Images in the data are to be skipped, while every line is restated exactly as written.

================

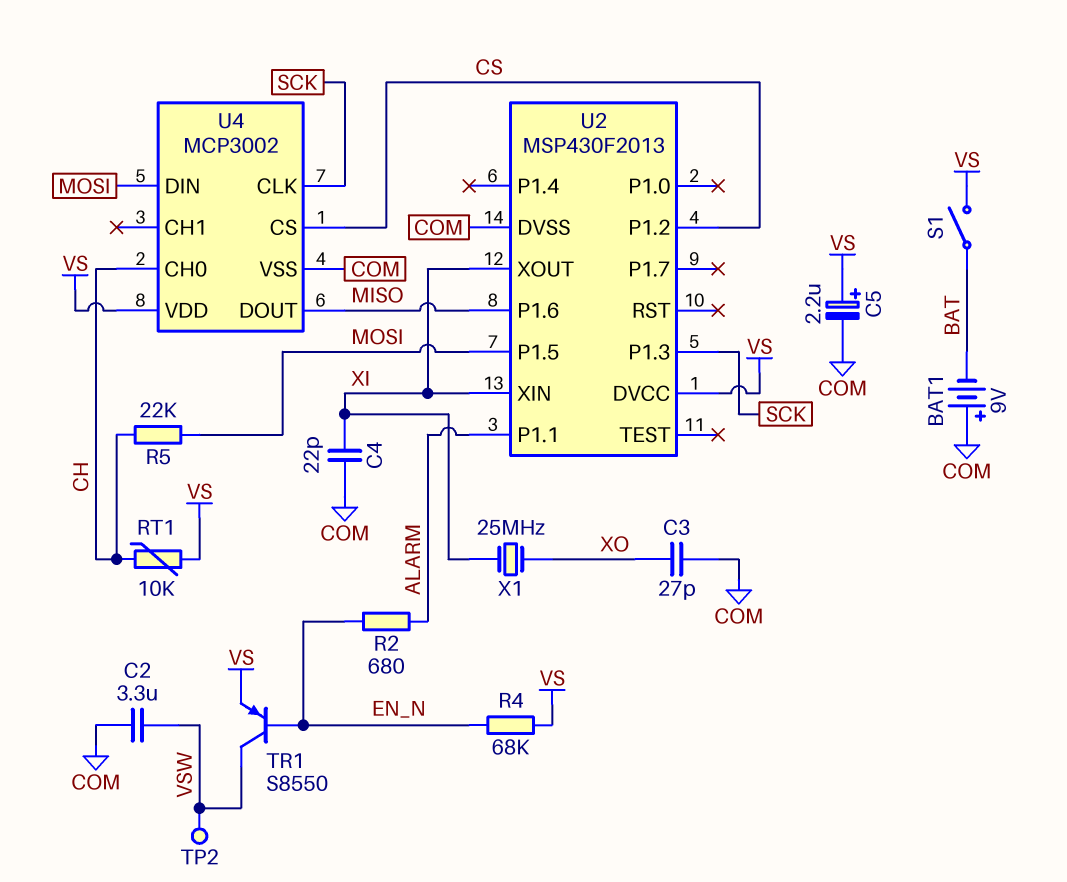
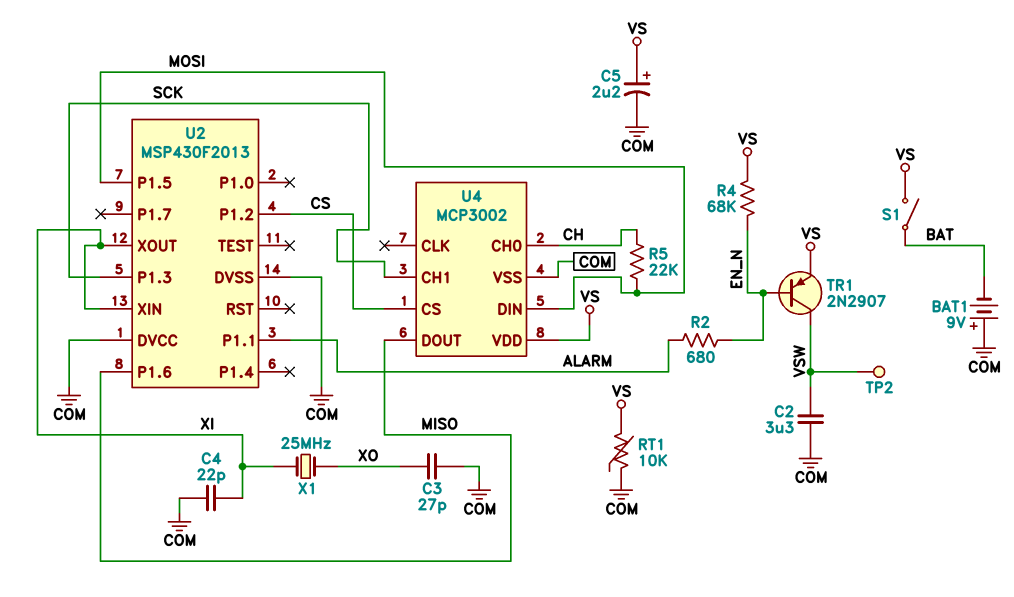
RT1: 10k (CH, VS) -> 10k (COM, VS)
TR1: PNP S8550 (B EN_N, C VSW, E VS) -> PNP 2N2907 (B EN_N, C VSW, E VS)
U2 pin DVCC: VS -> COM
U4 pin CH1: none -> SCK
U4 pin CLK: SCK -> none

================

#### [Result below]
RT1: 10k (CH, VS) -> 10k (COM, VS)
TR1: PNP S8550 (B EN_N, C VSW, E VS) -> PNP 2N2907 (B EN_N, C VSW, E VS)
U2 pin DVCC: VS -> COM
U4 pin CH1: none -> SCK
U4 pin CLK: SCK -> none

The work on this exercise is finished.